(Records from a dataset)
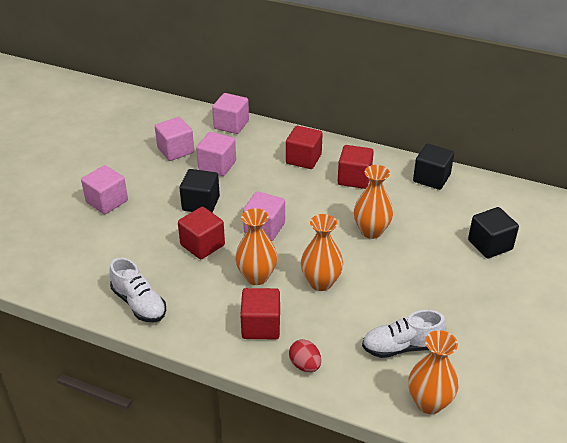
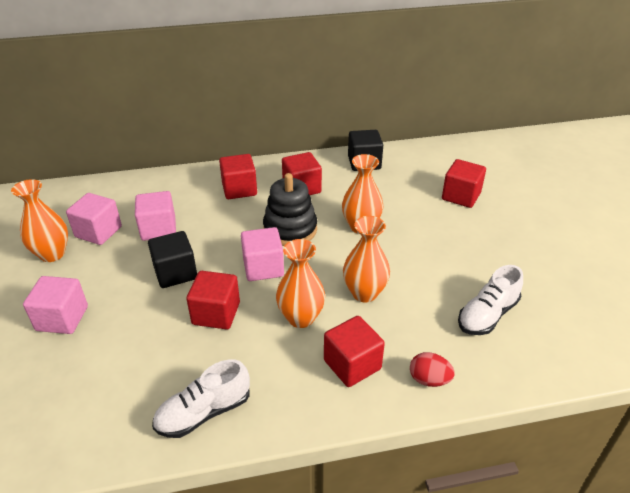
camera: 35 degrees left, 0 degrees up
(139, 304) = (203, 412): white shoe -> white shoe turned 135 degrees clockwise
(231, 125) = (137, 185): pink cube -> none
(312, 208) = (290, 229): none -> black stacking toy
(429, 403) = (558, 352): orange vase -> orange vase (52, 254)
(490, 245) = (461, 196): black cube -> red cube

*DESCRIPTION OF THE TASK*.
Once the pictures are set aside, copy the remaining text of every entry exactly.

*ANSWER BOX*.
camera: 35 degrees left, 0 degrees up
(139, 304) = (203, 412): white shoe -> white shoe turned 135 degrees clockwise
(231, 125) = (137, 185): pink cube -> none
(312, 208) = (290, 229): none -> black stacking toy
(429, 403) = (558, 352): orange vase -> orange vase (52, 254)
(490, 245) = (461, 196): black cube -> red cube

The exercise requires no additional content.